- [Try it]: Could you reproduce, word for word, everything below from the line containing "white plate F7" down to the line containing "red tile H2:I2", with both of those lines included and no others?

- [Given records]:
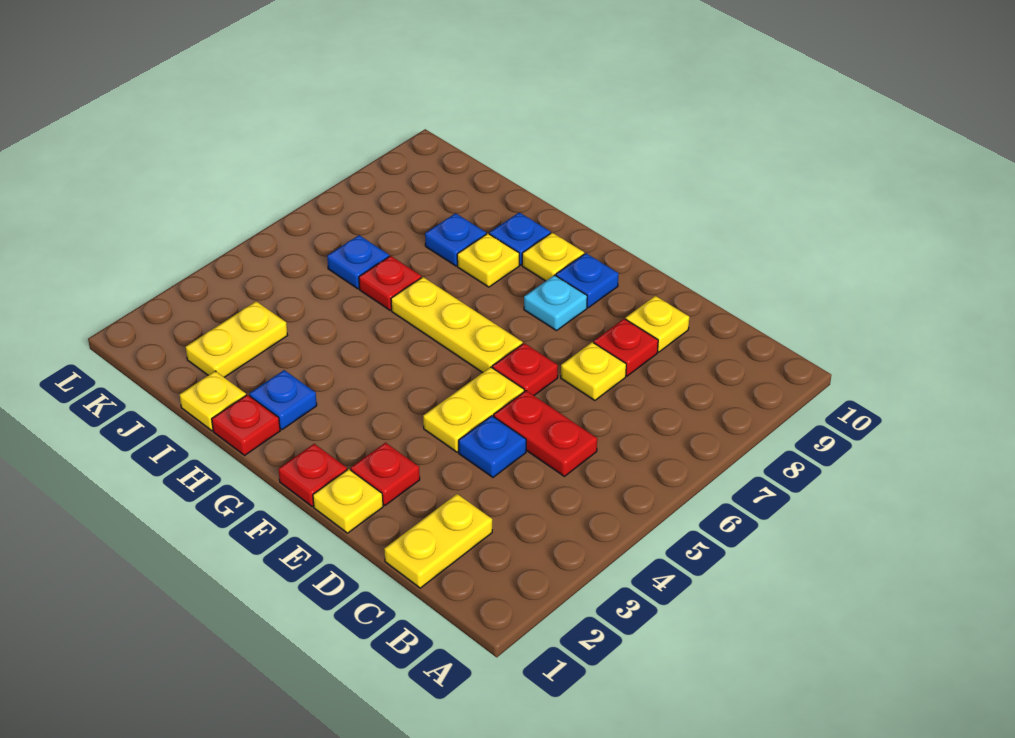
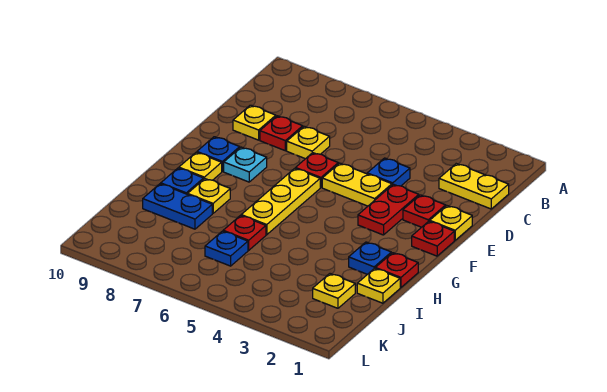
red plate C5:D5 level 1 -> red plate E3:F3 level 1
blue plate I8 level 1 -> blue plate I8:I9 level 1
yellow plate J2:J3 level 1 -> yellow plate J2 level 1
---
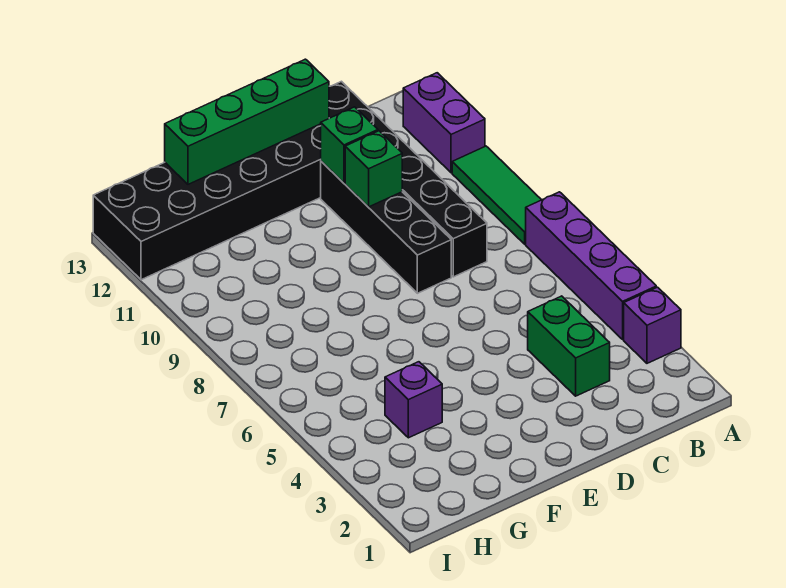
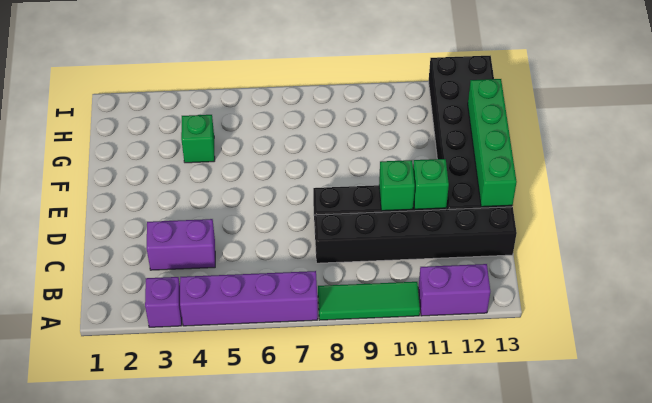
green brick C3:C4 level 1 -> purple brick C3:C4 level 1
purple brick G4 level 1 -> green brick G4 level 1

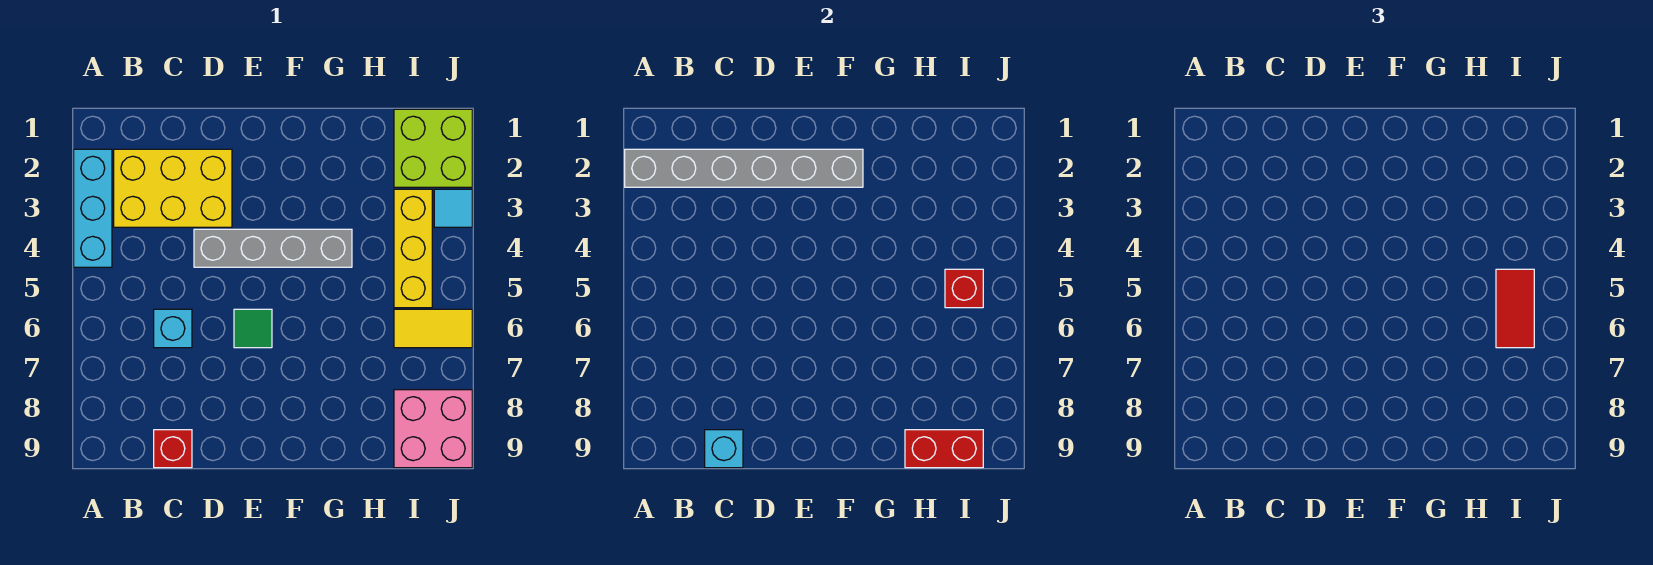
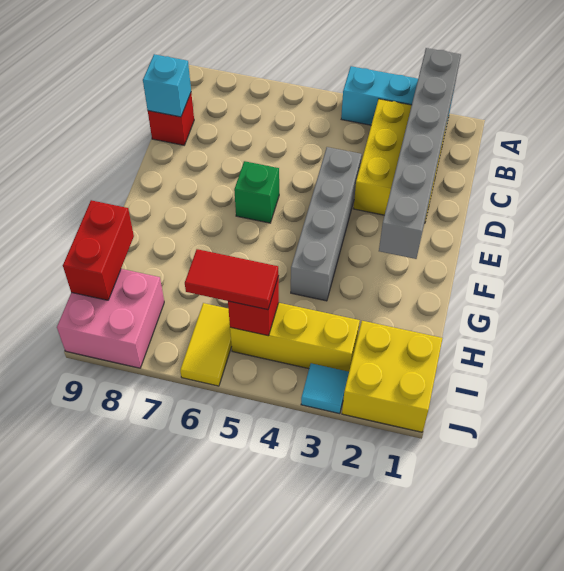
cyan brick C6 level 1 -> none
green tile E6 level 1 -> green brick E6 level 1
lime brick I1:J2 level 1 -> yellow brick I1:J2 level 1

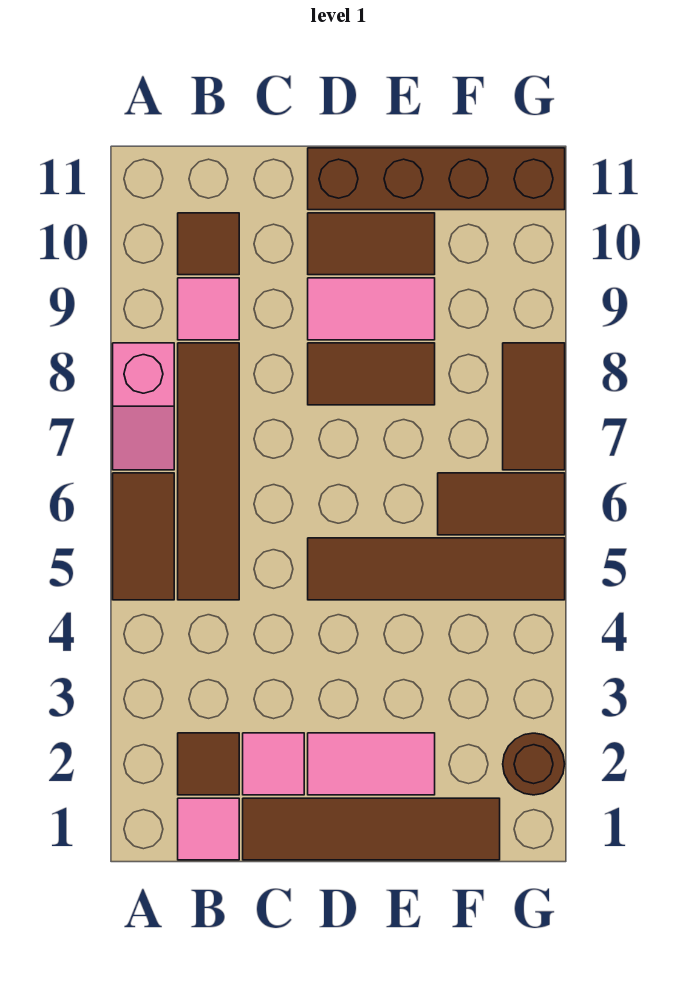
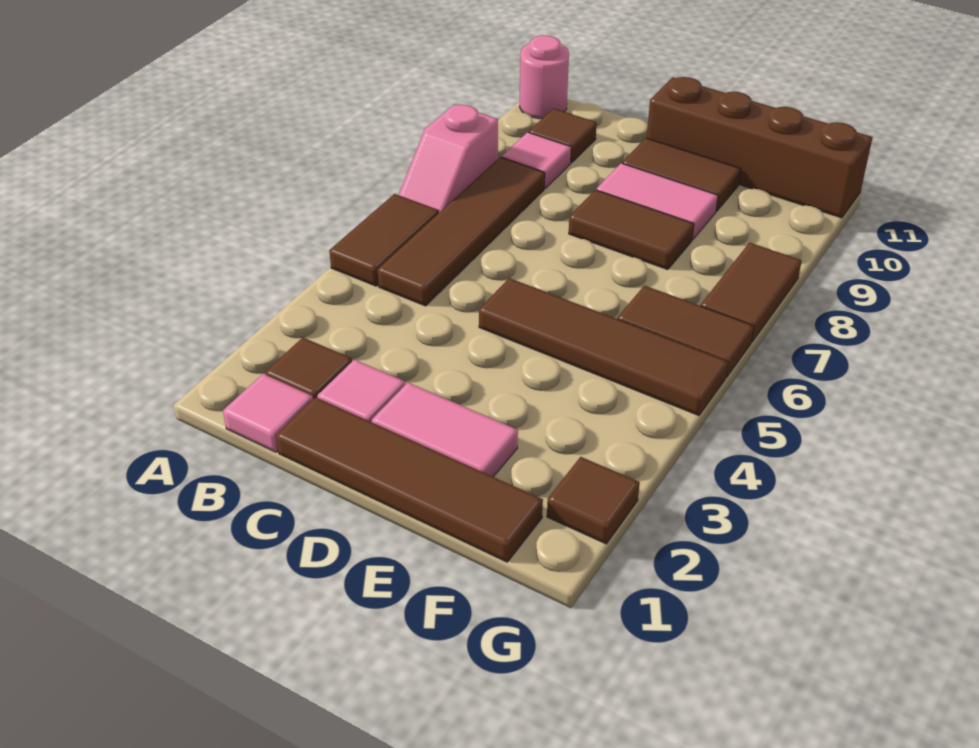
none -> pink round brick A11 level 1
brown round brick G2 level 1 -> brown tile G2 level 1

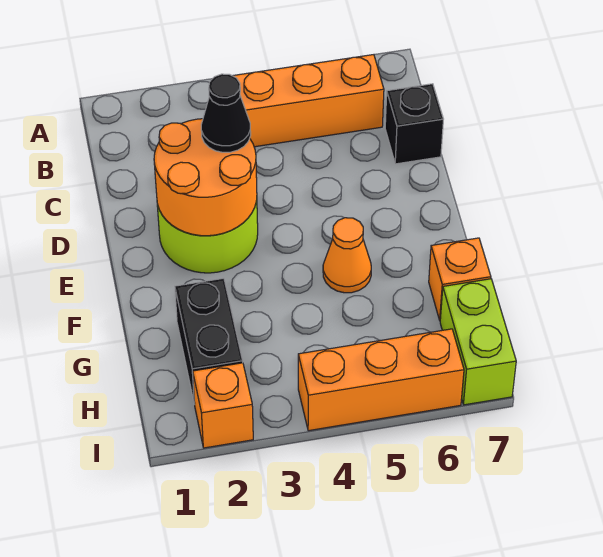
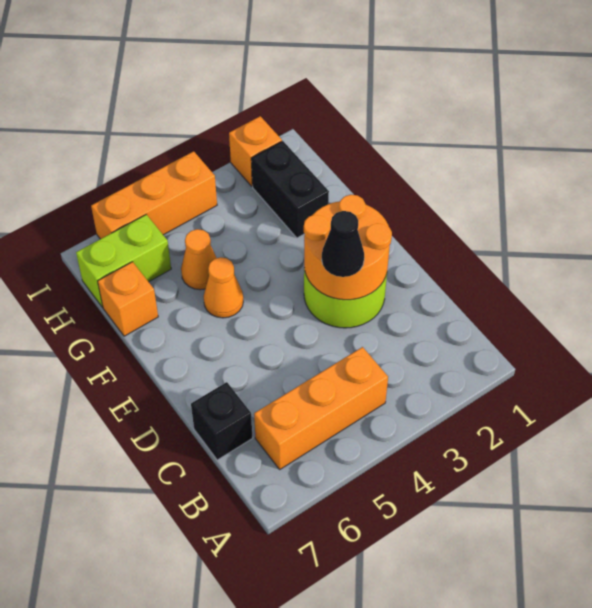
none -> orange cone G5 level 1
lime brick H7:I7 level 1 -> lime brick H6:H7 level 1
--
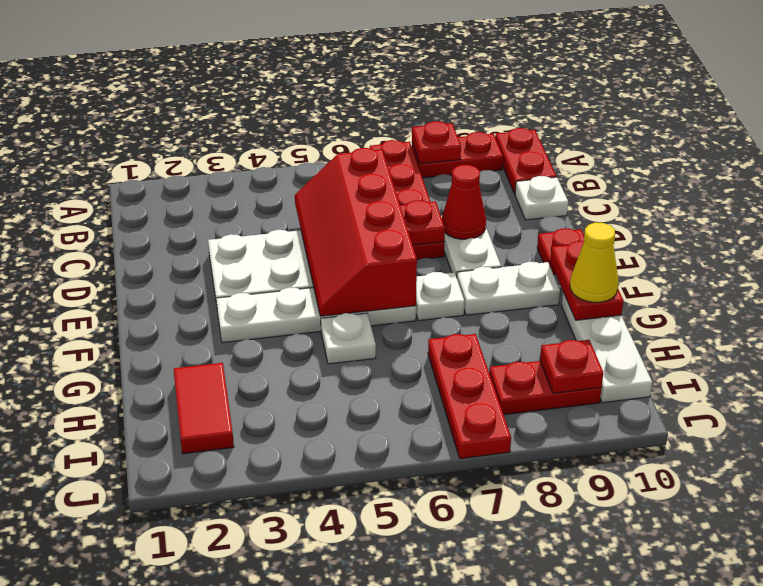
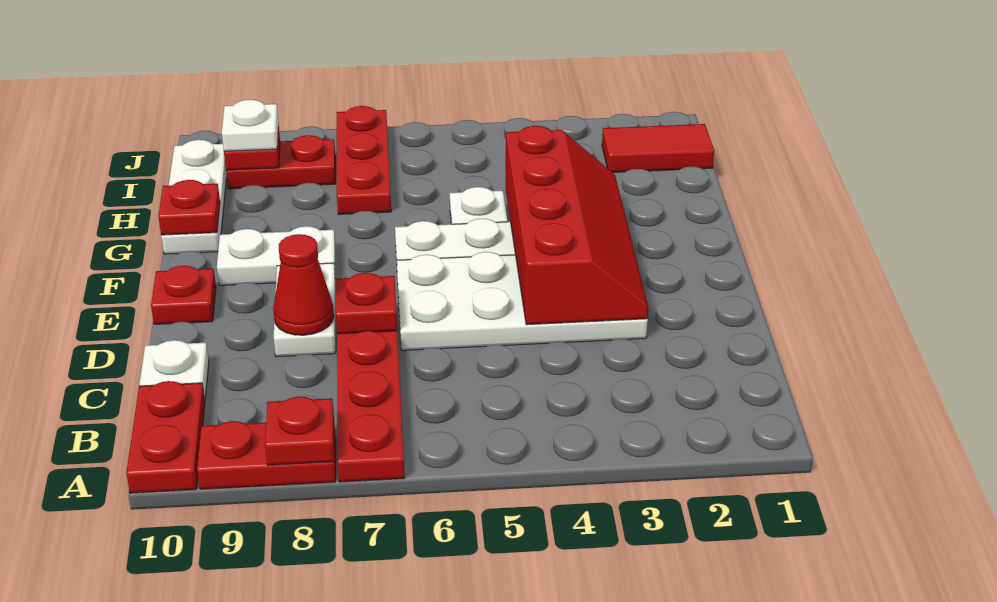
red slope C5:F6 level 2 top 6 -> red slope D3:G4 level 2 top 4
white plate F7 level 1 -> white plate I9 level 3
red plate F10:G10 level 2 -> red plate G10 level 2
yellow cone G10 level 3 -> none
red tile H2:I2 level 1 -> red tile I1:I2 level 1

- [Solution for this exercise]:
white plate F7 level 1 -> white plate I9 level 3
red plate F10:G10 level 2 -> red plate G10 level 2
yellow cone G10 level 3 -> none
red tile H2:I2 level 1 -> red tile I1:I2 level 1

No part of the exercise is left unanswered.